→ **WHAT TO PRODUCE**: Pull out each line in the entries below that contains the word "fabric" and copy those lines in full.

→ **RECORD EXTRACTS**:
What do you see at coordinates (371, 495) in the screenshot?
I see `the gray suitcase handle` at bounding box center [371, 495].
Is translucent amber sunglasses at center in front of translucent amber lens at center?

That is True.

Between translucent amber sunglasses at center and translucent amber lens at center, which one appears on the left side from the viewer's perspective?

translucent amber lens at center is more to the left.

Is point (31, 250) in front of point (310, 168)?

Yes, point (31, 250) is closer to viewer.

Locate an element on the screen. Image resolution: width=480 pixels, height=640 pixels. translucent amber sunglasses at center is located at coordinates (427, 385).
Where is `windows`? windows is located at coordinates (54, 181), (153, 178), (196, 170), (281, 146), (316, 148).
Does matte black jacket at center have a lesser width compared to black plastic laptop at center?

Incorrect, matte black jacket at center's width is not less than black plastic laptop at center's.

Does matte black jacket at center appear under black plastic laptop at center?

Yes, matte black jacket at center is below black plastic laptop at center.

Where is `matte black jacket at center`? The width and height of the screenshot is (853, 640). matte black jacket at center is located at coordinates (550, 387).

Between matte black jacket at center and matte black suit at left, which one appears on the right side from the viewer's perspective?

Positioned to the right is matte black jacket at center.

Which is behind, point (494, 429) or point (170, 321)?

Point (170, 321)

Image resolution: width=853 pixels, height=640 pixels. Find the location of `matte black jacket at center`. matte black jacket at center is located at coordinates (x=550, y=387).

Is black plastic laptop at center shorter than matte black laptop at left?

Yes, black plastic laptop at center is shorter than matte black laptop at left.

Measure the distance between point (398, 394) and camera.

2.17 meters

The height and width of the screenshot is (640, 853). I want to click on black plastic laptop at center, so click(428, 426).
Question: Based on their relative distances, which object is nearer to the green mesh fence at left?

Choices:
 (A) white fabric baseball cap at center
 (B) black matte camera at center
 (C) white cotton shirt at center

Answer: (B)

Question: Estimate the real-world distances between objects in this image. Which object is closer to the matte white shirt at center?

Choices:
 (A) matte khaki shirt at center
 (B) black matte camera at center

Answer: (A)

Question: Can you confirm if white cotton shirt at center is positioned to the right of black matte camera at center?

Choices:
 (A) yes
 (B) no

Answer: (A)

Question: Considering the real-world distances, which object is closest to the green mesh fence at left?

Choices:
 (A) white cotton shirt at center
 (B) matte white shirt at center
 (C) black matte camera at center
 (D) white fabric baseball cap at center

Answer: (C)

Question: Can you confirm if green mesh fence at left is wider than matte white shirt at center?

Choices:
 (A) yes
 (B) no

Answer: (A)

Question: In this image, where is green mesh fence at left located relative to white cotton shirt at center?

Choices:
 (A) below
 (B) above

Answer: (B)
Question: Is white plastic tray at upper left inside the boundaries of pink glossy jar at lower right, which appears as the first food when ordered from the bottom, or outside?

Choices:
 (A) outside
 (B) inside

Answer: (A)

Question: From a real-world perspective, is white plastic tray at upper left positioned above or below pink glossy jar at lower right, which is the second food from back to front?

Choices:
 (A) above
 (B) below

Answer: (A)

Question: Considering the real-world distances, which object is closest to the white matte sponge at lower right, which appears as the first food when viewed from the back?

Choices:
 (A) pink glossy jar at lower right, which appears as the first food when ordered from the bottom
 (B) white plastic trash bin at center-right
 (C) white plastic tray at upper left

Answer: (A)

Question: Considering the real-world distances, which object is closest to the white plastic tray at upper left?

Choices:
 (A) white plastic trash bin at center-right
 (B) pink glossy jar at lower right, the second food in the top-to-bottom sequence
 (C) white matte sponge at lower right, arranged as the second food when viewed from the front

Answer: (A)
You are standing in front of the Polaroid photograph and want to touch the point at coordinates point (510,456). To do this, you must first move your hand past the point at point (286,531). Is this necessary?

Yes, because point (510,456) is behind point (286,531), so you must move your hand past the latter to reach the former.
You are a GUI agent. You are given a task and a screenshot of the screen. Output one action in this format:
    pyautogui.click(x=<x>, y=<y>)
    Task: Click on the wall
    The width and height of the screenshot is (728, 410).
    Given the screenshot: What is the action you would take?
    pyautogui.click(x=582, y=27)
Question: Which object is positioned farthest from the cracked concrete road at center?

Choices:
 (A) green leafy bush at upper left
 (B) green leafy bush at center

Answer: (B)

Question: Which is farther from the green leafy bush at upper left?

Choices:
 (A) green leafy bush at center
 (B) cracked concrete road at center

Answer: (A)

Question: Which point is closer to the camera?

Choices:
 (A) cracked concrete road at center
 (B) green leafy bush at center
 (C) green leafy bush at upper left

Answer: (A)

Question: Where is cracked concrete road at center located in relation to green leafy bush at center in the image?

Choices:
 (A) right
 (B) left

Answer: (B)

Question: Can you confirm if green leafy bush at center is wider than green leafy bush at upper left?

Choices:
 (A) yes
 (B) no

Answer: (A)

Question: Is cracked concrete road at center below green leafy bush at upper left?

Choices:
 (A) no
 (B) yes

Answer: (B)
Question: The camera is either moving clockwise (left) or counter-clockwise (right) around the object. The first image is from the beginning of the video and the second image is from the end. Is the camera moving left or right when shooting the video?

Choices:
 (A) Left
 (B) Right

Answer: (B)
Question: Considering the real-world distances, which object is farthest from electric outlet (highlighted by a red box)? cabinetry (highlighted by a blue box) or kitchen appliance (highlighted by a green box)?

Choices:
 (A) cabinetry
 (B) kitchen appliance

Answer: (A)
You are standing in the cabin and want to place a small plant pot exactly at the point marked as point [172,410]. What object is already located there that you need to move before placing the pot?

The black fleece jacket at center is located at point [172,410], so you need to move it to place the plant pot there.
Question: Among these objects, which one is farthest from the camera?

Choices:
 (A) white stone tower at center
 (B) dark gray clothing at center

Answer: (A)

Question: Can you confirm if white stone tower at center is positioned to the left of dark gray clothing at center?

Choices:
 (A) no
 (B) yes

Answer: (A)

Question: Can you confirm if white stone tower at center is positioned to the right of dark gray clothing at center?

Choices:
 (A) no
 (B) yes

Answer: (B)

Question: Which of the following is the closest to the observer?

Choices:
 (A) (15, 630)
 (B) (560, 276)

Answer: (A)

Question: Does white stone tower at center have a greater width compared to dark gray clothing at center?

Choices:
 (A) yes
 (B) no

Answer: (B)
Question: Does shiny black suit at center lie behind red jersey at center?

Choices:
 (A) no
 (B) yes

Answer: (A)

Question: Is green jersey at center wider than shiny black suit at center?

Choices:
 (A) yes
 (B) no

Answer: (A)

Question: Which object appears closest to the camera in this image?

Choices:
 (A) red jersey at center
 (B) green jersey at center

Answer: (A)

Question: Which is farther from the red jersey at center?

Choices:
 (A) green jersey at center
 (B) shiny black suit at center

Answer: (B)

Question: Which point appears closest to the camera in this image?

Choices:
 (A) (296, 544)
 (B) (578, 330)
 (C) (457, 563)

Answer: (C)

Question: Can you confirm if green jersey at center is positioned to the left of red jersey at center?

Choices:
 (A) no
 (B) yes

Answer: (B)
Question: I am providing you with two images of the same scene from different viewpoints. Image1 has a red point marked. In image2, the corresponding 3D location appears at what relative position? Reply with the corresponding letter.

→ **SOLUTION TO THIS PROBLEM**:
 (A) white fabric baseball cap at center
 (D) white fabric baseball cap at center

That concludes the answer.